WORK INSTRUCTION: Below is a listing. Copy each line of it that holds the word "none".

DATA:
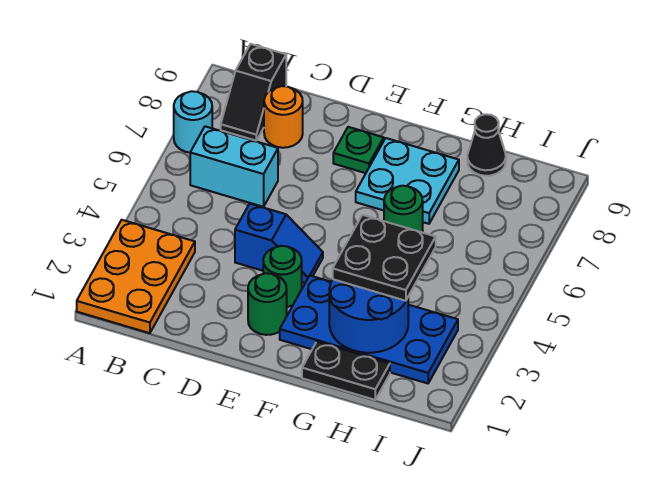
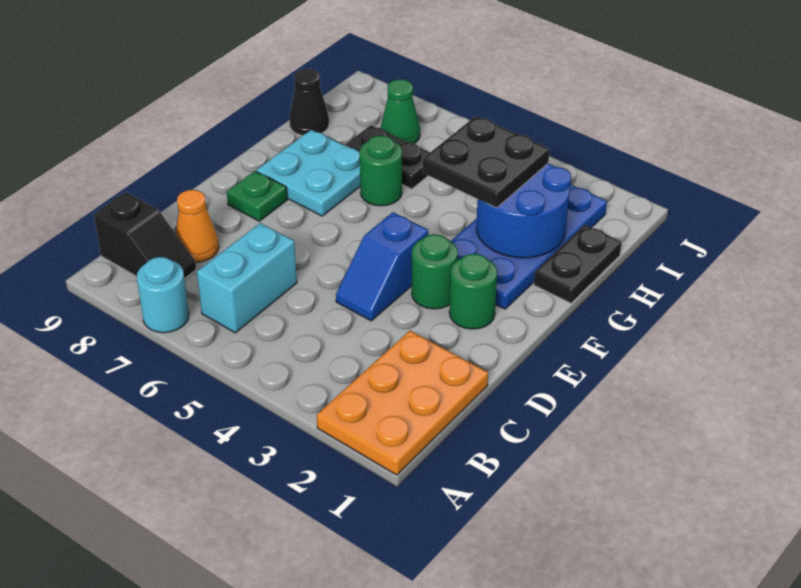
orange 2x3 plate [77,220,195,333] -> orange 2x3 plate turned to [317,331,488,475]
orange 1x1 round brick [264,86,303,148] -> orange 1x1 cone [176,190,219,262]
blue 1x2 slope [235,204,323,283] -> blue 1x2 slope turned to [336,212,428,321]
none -> black 1x2 plate [345,125,430,189]
none -> green 1x1 cone [380,79,420,144]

TASK OUTPUT:
none -> black 1x2 plate [345,125,430,189]
none -> green 1x1 cone [380,79,420,144]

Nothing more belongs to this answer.